§ What the exercise asks
Nothing is needed except the lines below that run from the one with "black mushroom: 3 -> 1" through the one with "purple teapot: 1 -> 2", repeated exactly.

§ Material provided
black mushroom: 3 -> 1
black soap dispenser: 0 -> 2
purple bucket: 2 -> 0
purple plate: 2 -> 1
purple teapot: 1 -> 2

...

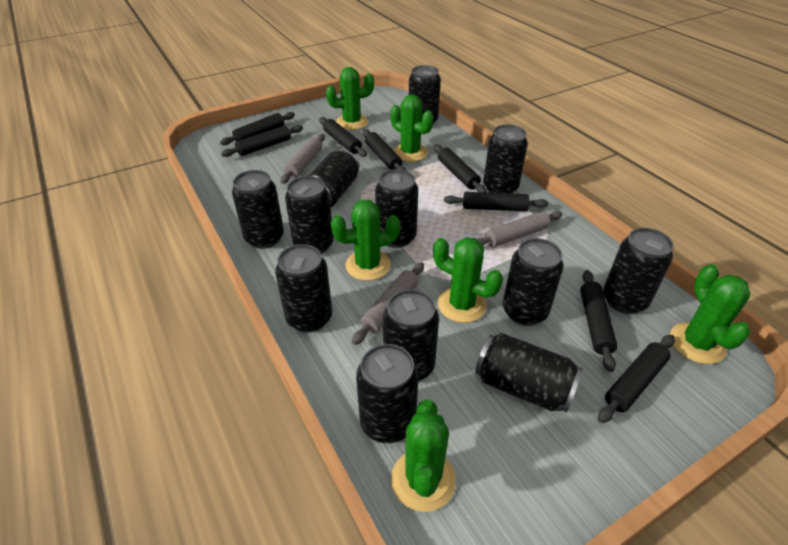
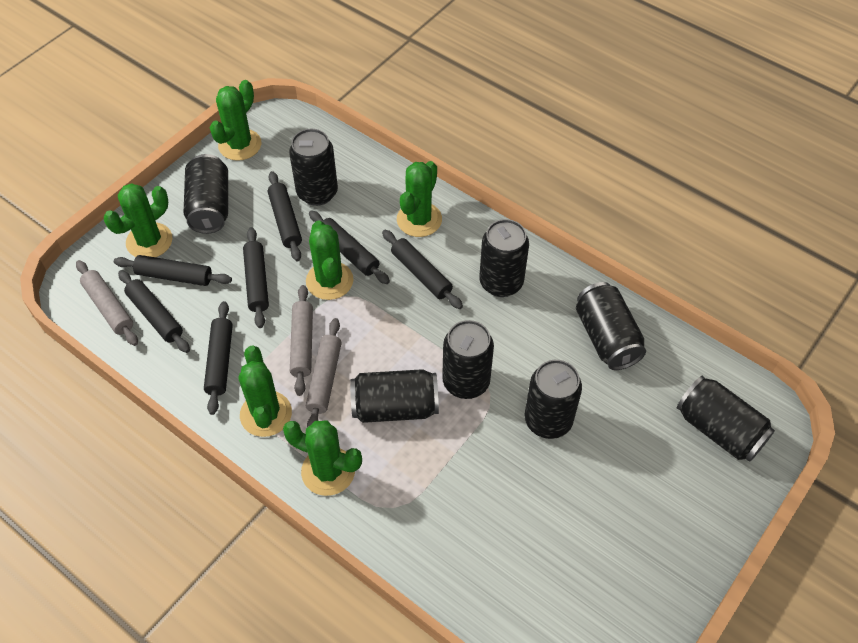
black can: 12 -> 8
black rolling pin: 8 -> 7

...

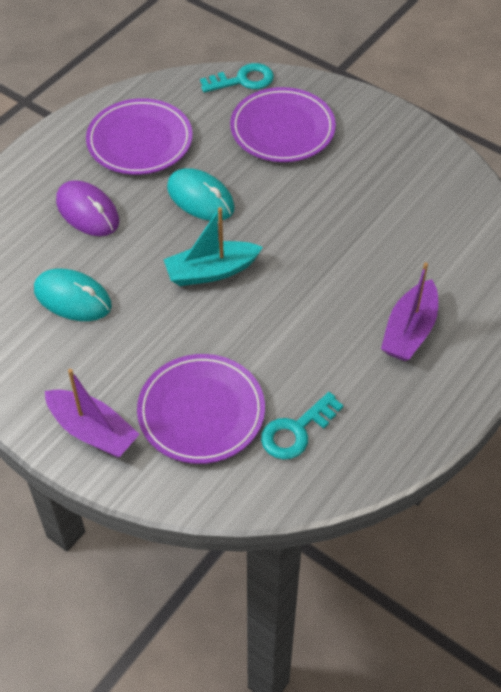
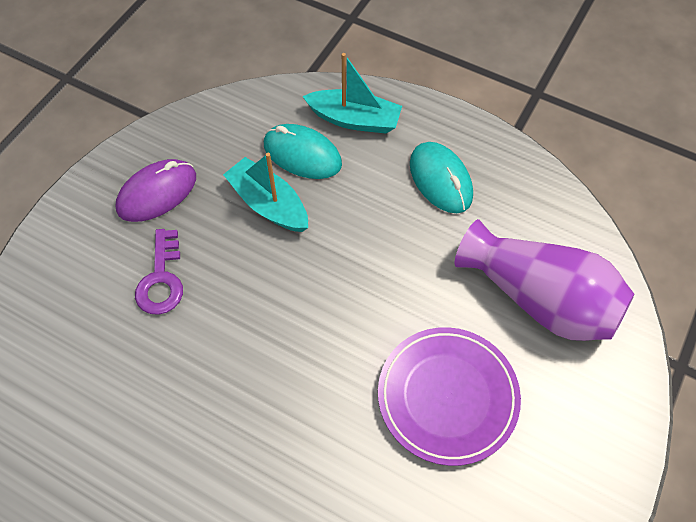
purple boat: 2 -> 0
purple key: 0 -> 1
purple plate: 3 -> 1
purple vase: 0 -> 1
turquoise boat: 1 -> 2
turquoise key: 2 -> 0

§ Task output
black mushroom: 3 -> 1
black soap dispenser: 0 -> 2
purple bucket: 2 -> 0
purple plate: 2 -> 1
purple teapot: 1 -> 2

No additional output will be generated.